**What the task asks:** Scan the entries that follow and copy out every line containing "turned".

Records for this exercise below:

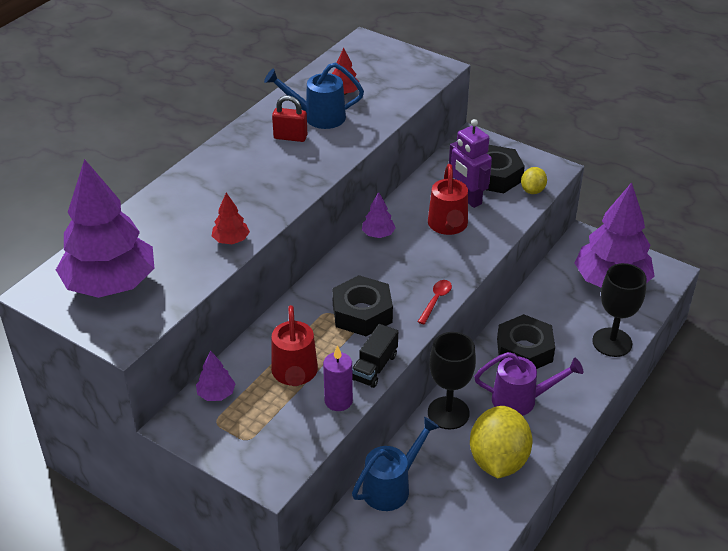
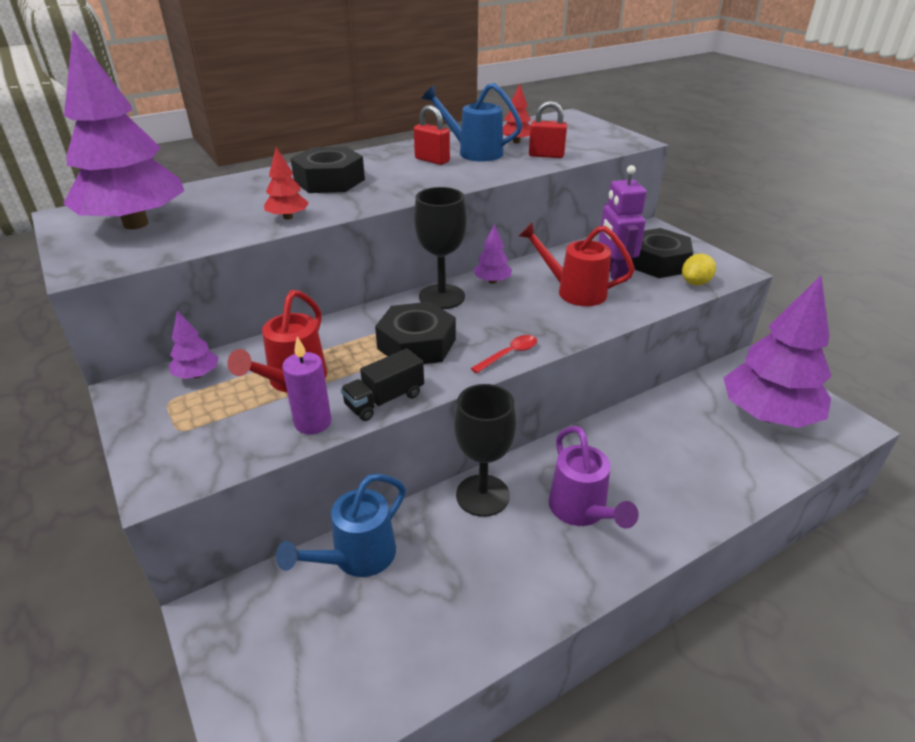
camera: 25 degrees right, 5 degrees down
blue watering can [352,417,440,511] -> blue watering can turned 150 degrees clockwise [276,474,406,577]
red watering can [428,164,468,235] -> red watering can turned 90 degrees clockwise [519,222,635,306]
yellow lemon [470,406,533,478] -> none
purple watering can [474,352,583,416] -> purple watering can turned 45 degrees clockwise [549,426,639,529]
black nut [497,314,555,369] -> black nut moved to [290,147,365,193]
black goblet [592,263,647,357] -> black goblet moved to [414,187,467,309]
none -> red padlock [529,101,567,158]

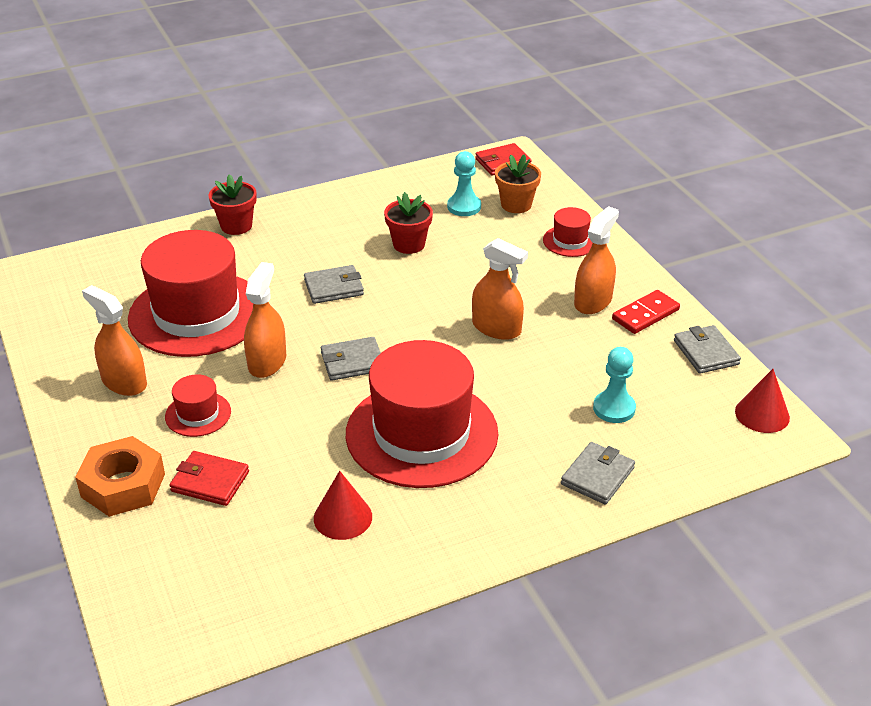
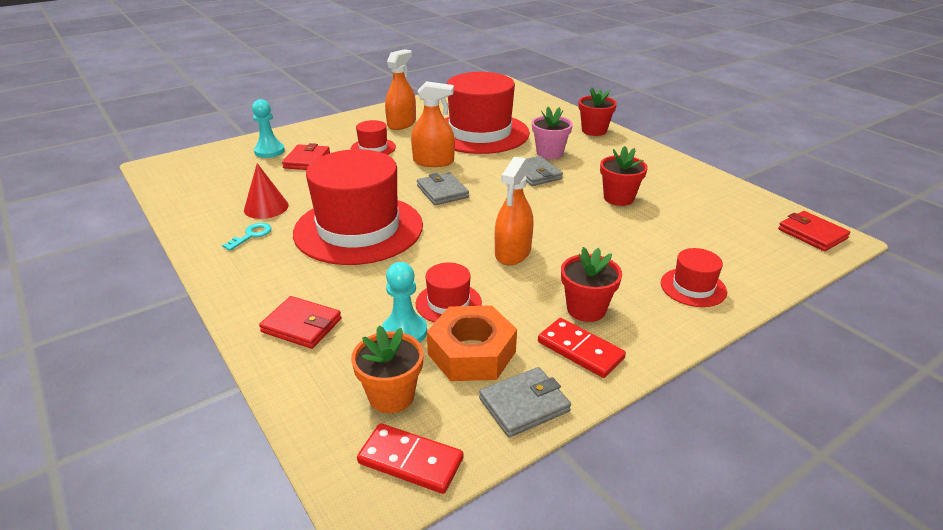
camera: 80 degrees right, 5 degrees down
orange nut [75,436,165,517] -> orange nut moved to [427,305,517,381]
turquoise pawn [447,151,481,216] -> turquoise pawn moved to [252,99,285,158]
orange flower pot [495,154,541,213] -> orange flower pot moved to [351,325,424,413]
grey wallet [561,442,635,505] -> red wallet [259,296,342,349]
orange spray bottle [574,206,619,314] -> red flower pot [561,247,622,322]
red cone [735,369,790,433] -> red domino [357,423,464,494]
none -> turquoise key [222,223,272,251]
none -> red hat [416,262,482,323]
none -> pink flower pot [532,107,573,159]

End of Records for this exercise.

**Answer box:**
blue watering can [352,417,440,511] -> blue watering can turned 150 degrees clockwise [276,474,406,577]
red watering can [428,164,468,235] -> red watering can turned 90 degrees clockwise [519,222,635,306]
purple watering can [474,352,583,416] -> purple watering can turned 45 degrees clockwise [549,426,639,529]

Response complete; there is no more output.